<<<<

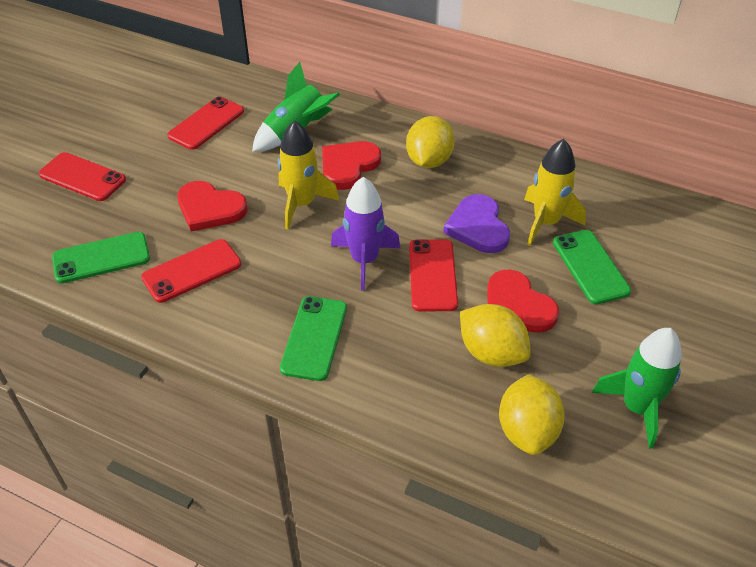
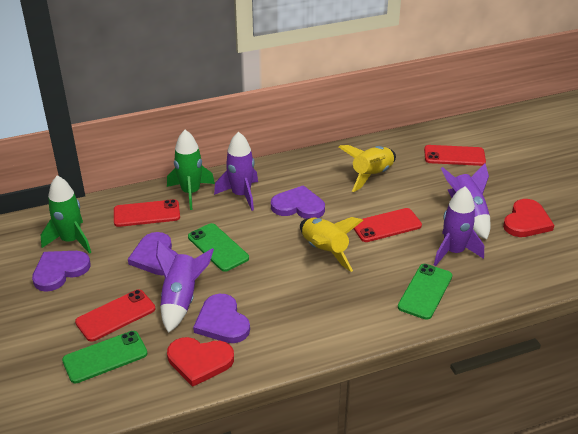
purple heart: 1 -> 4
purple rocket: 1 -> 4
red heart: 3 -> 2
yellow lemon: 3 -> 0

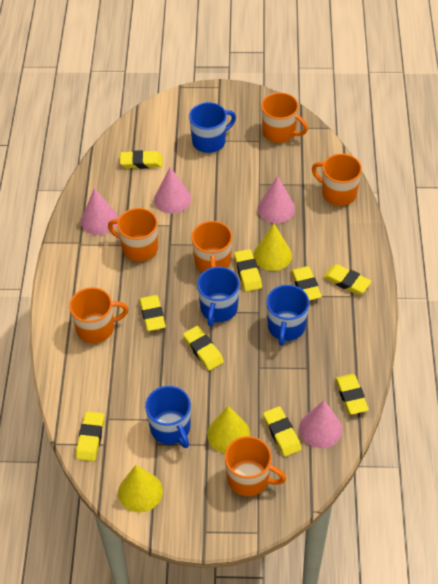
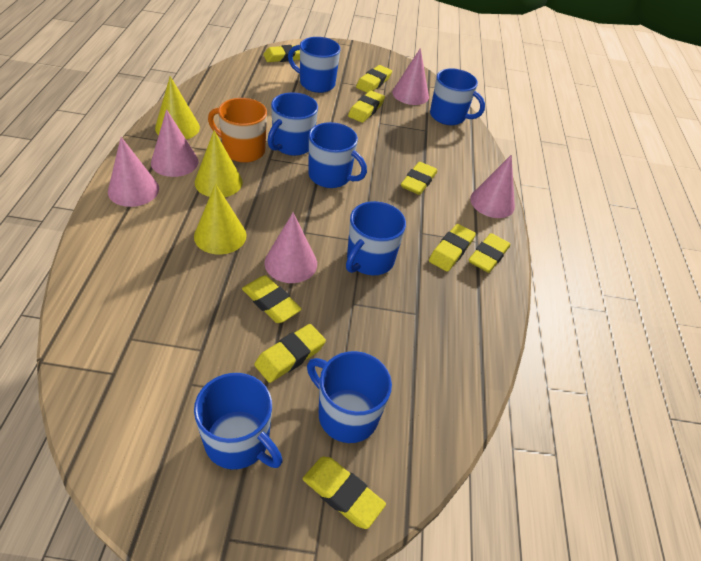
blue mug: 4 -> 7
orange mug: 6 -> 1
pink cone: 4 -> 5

>>>>
<<<<

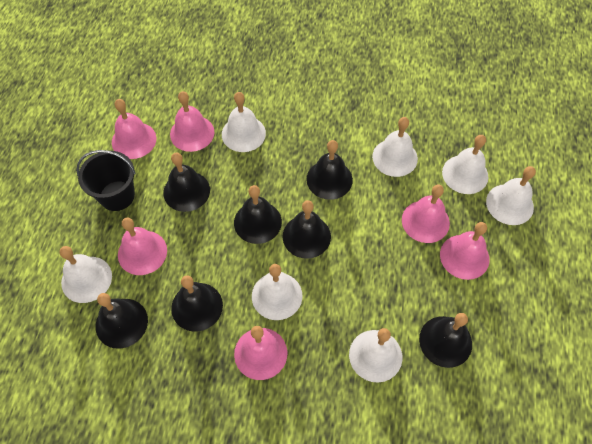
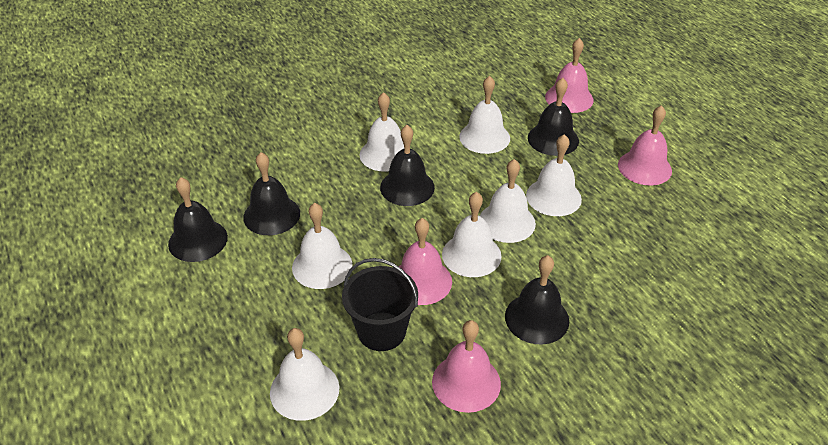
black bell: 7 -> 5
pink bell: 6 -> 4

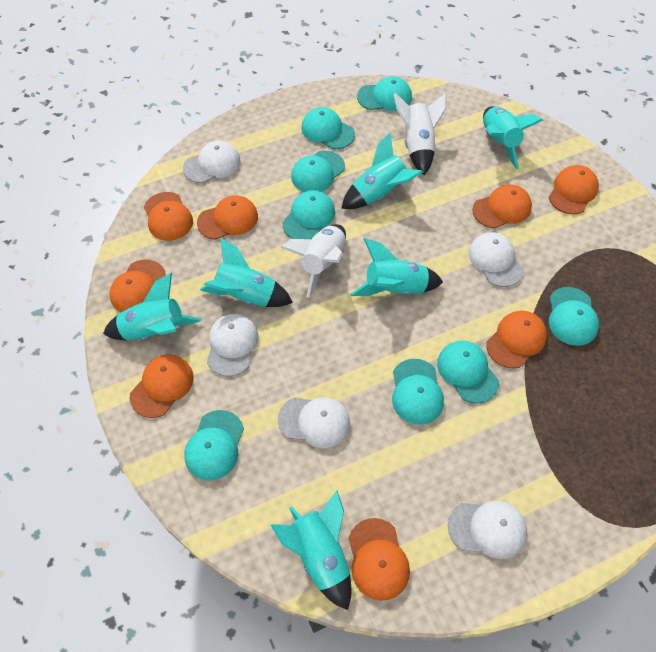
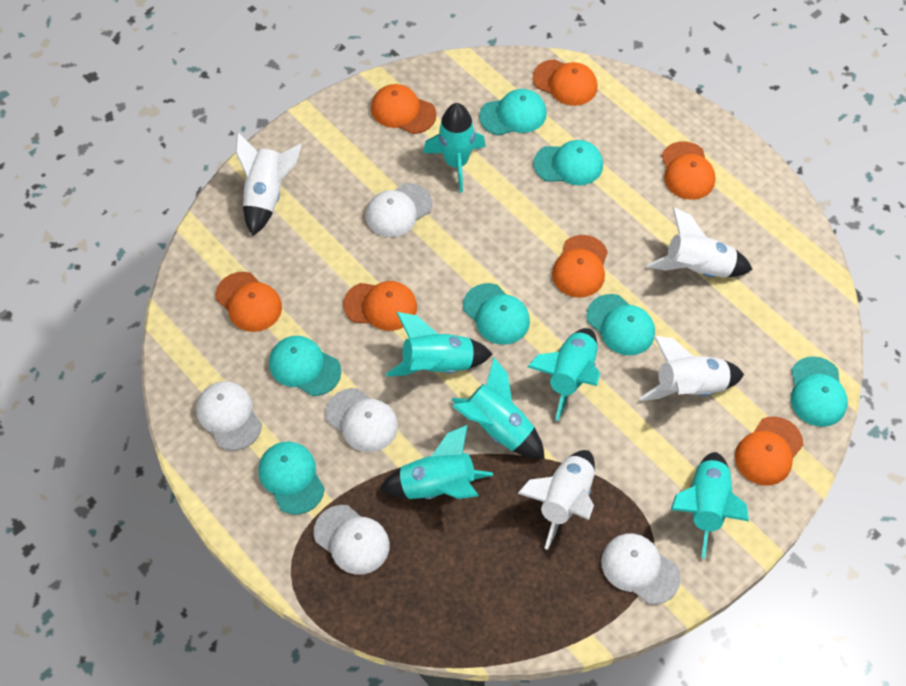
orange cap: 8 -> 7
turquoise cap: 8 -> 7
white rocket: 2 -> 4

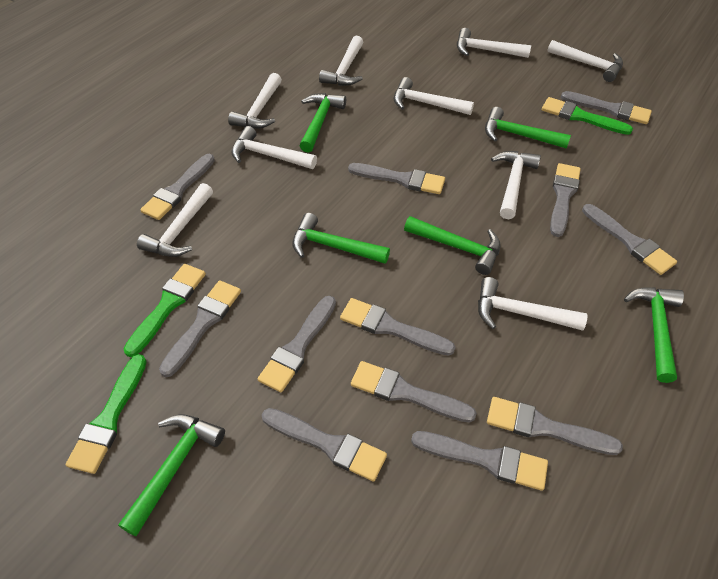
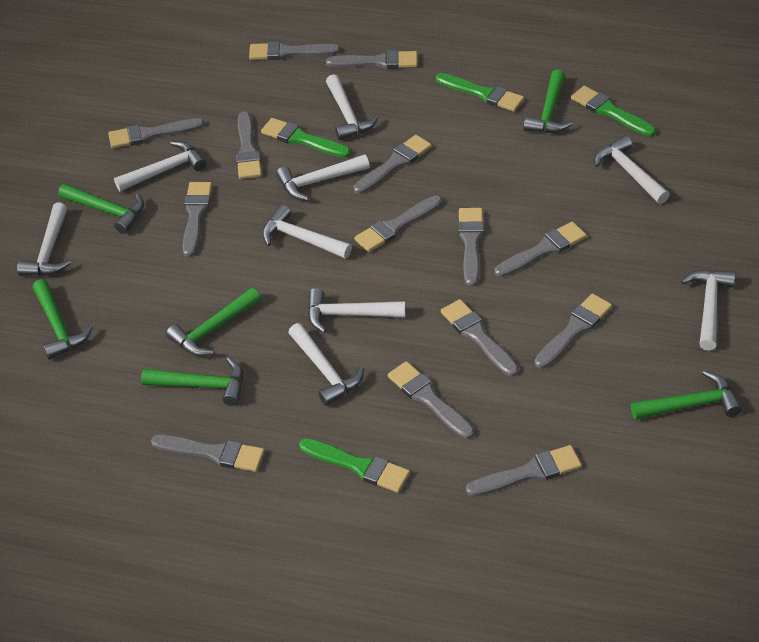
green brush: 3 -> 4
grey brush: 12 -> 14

>>>>
<<<<

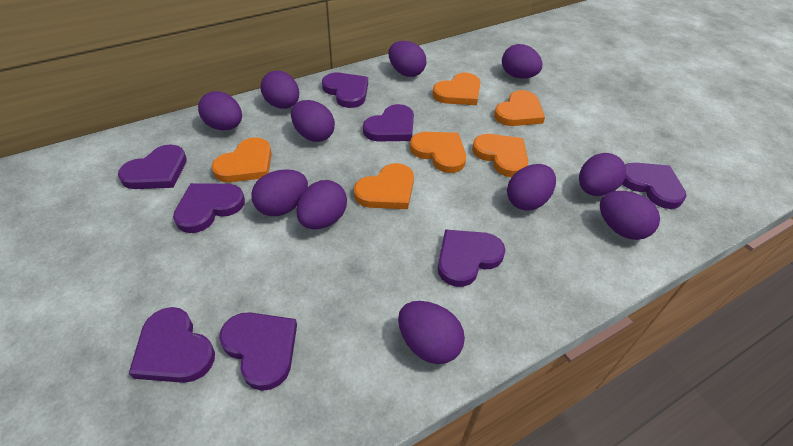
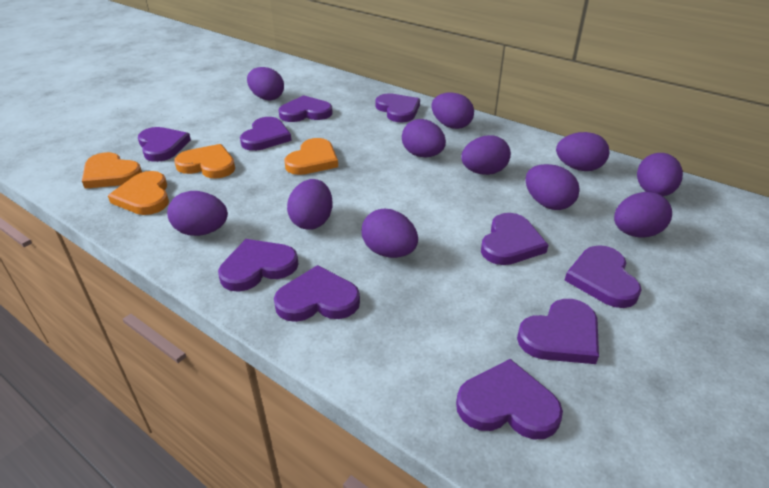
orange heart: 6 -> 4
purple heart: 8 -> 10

>>>>

- WHAT IS BEING ASKED
Range to copy from the listing above: the line with "black bell: 7 -> 5" through the line with "grey brush: 12 -> 14". Transcribe it exactly and skip the pictures.

- RESPONSE TO THIS TASK
black bell: 7 -> 5
pink bell: 6 -> 4

orange cap: 8 -> 7
turquoise cap: 8 -> 7
white rocket: 2 -> 4

green brush: 3 -> 4
grey brush: 12 -> 14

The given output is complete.